TASK TO CARRY OUT:
In the copy, include every entry exactly but none of its images.
BEGIN GIVEN DATA
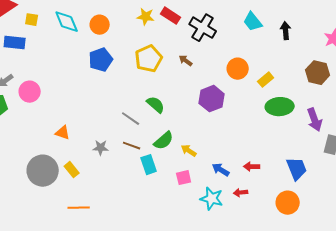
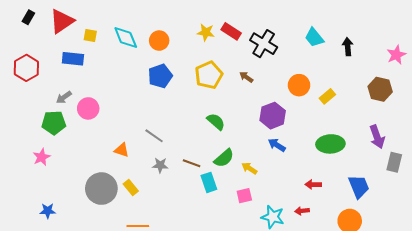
green ellipse: (280, 107) -> (330, 144), moved
gray line: (131, 119) -> (154, 136), moved
blue arrow: (221, 170) -> (277, 145), moved

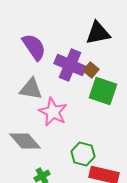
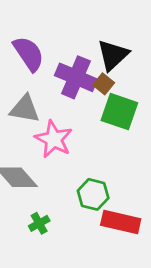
black triangle: (98, 33) -> (113, 55), moved, turned -32

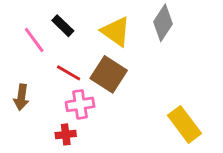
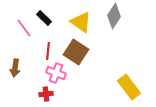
red line: (69, 73) -> (48, 51), turned 66
pink cross: (80, 104) -> (56, 73), turned 30

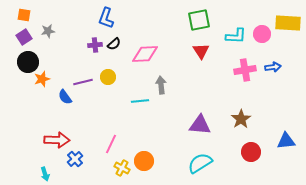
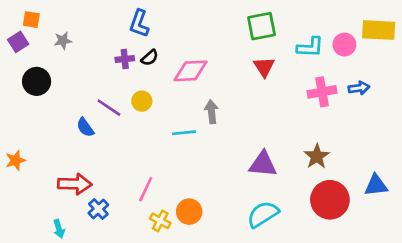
purple square: (24, 37) -> (18, 42), moved
orange star: (42, 79) -> (16, 160), moved
purple line: (83, 82) -> (109, 108), turned 48
red circle: (251, 152) -> (330, 200), size x1.5

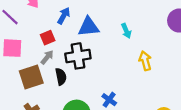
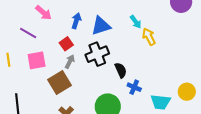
yellow arrow: (145, 61) -> (149, 37), moved
black semicircle: (61, 77) -> (121, 70), moved

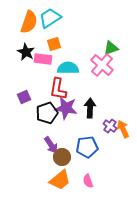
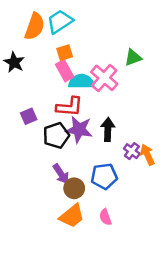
black star: (26, 52) -> (14, 62), moved
pink rectangle: (43, 59) -> (65, 71), moved, turned 54
pink cross: (102, 65) -> (104, 78), moved
red L-shape: (58, 89) -> (69, 107), turned -95

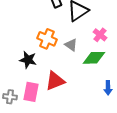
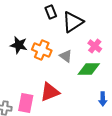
black star: (28, 60) -> (19, 45), moved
END GIVEN DATA
REPLY TO THE EXERCISE:
green ellipse: (280, 107) -> (330, 144), moved
gray line: (131, 119) -> (154, 136), moved
blue arrow: (221, 170) -> (277, 145), moved

black triangle: (98, 33) -> (113, 55), moved, turned -32

red line: (69, 73) -> (48, 51), turned 66
pink cross: (80, 104) -> (56, 73), turned 30

purple square: (24, 37) -> (18, 42), moved
orange star: (42, 79) -> (16, 160), moved
purple line: (83, 82) -> (109, 108), turned 48
red circle: (251, 152) -> (330, 200), size x1.5

yellow arrow: (145, 61) -> (149, 37), moved
black semicircle: (61, 77) -> (121, 70), moved

black star: (26, 52) -> (14, 62), moved
pink rectangle: (43, 59) -> (65, 71), moved, turned 54
pink cross: (102, 65) -> (104, 78), moved
red L-shape: (58, 89) -> (69, 107), turned -95

black star: (28, 60) -> (19, 45), moved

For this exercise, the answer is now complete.